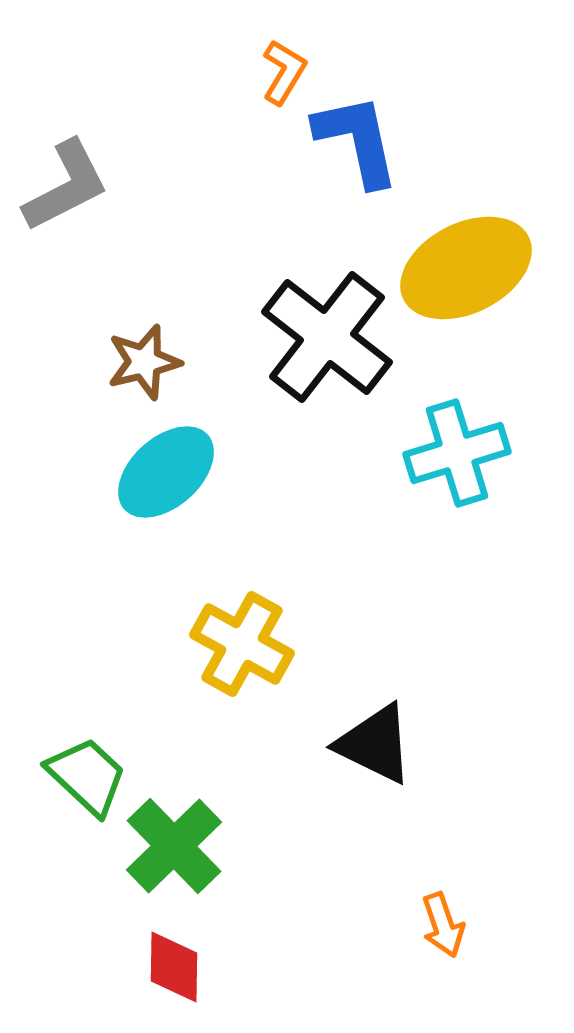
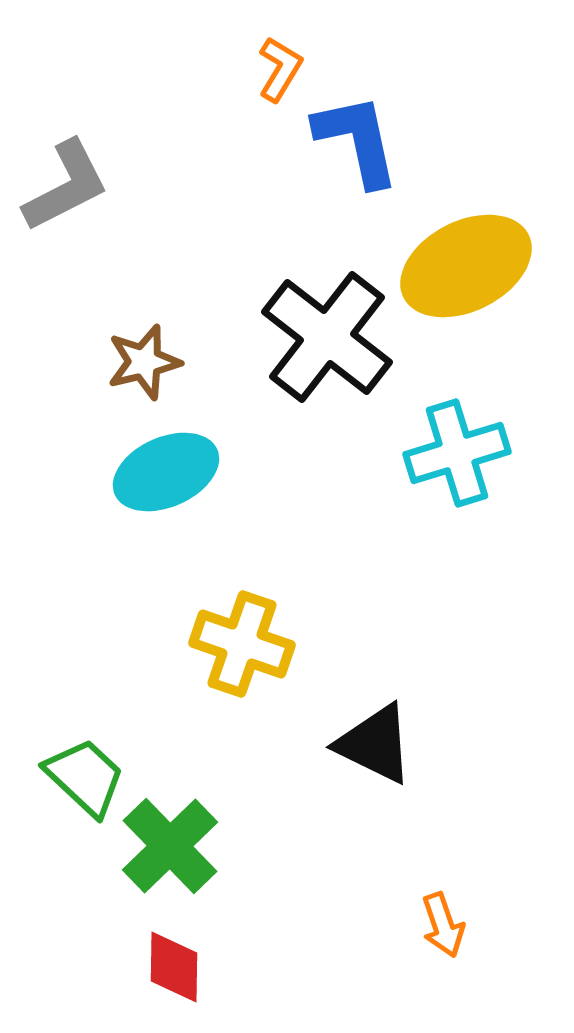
orange L-shape: moved 4 px left, 3 px up
yellow ellipse: moved 2 px up
cyan ellipse: rotated 18 degrees clockwise
yellow cross: rotated 10 degrees counterclockwise
green trapezoid: moved 2 px left, 1 px down
green cross: moved 4 px left
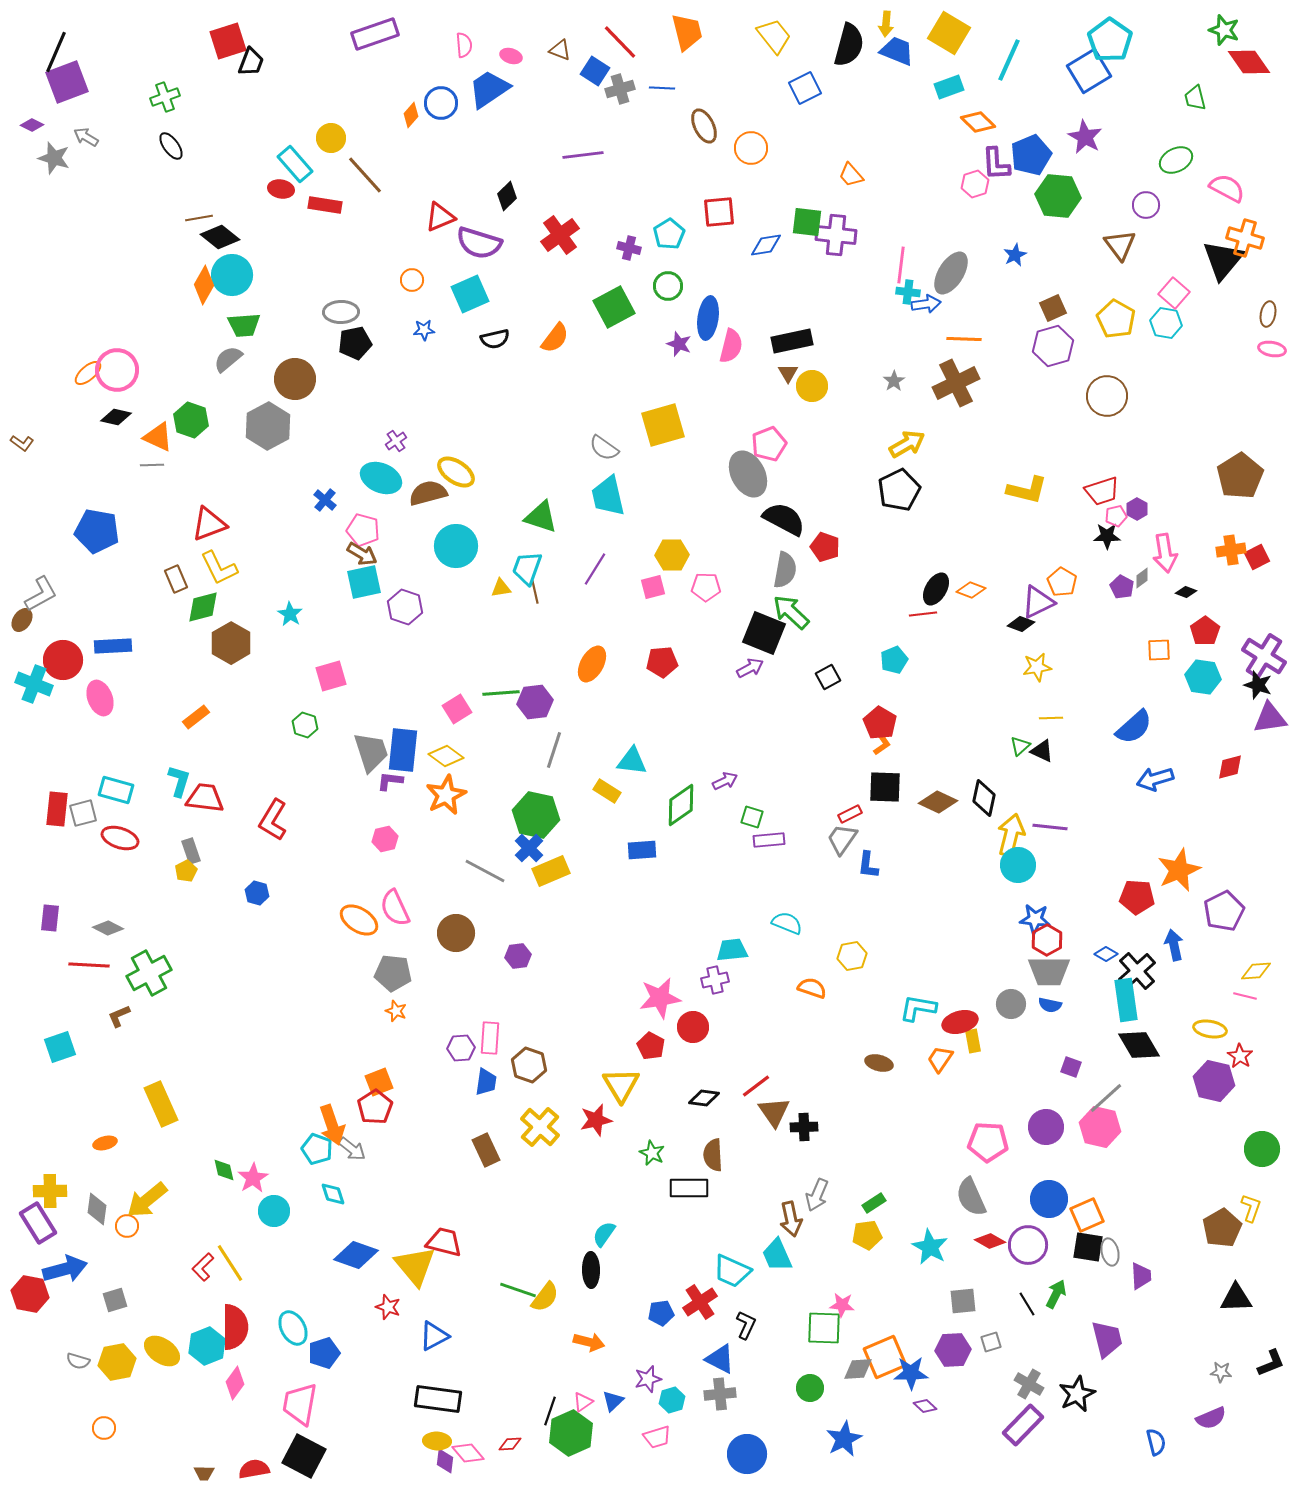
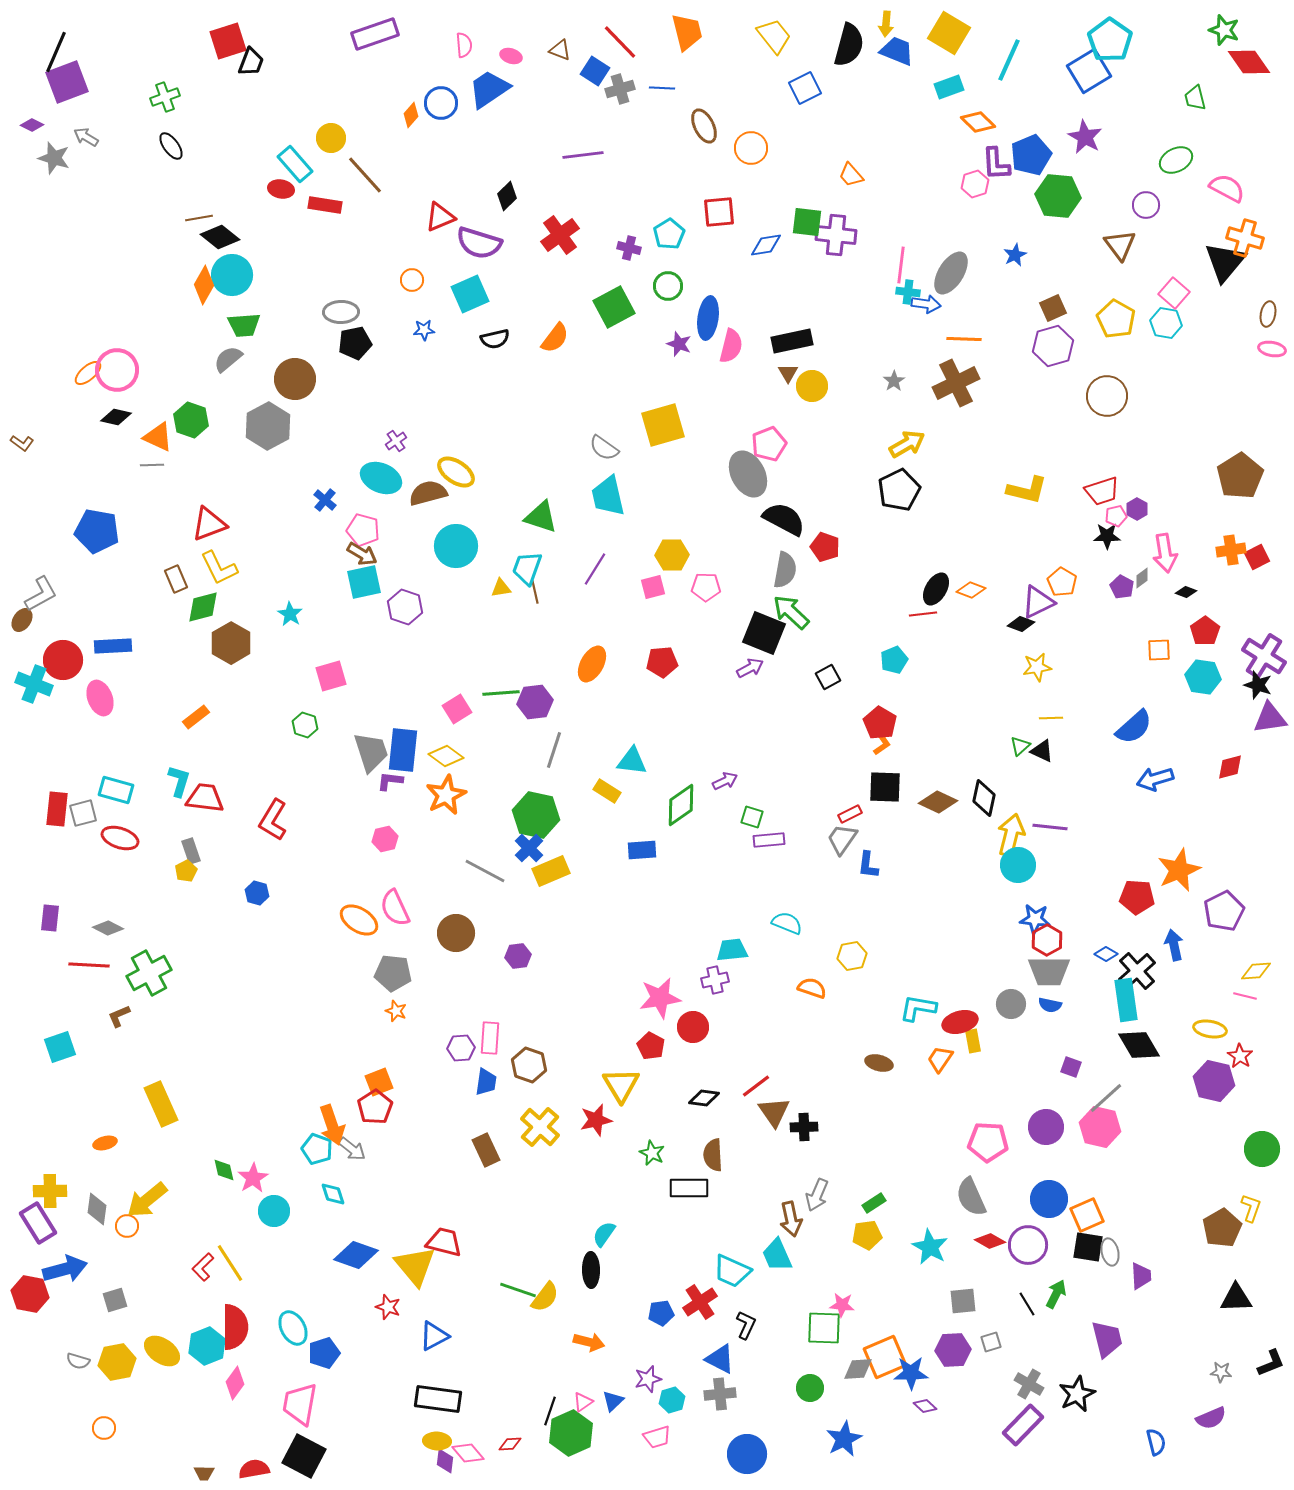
black triangle at (1223, 260): moved 2 px right, 2 px down
blue arrow at (926, 304): rotated 16 degrees clockwise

▸ **Task objective**:
Send back the listing exactly as it stands. Do not include the pictures.

▸ **Result below**:
orange L-shape: moved 4 px left, 3 px up
yellow ellipse: moved 2 px up
cyan ellipse: rotated 18 degrees clockwise
yellow cross: rotated 10 degrees counterclockwise
green trapezoid: moved 2 px left, 1 px down
green cross: moved 4 px left
black triangle at (1223, 260): moved 2 px right, 2 px down
blue arrow at (926, 304): rotated 16 degrees clockwise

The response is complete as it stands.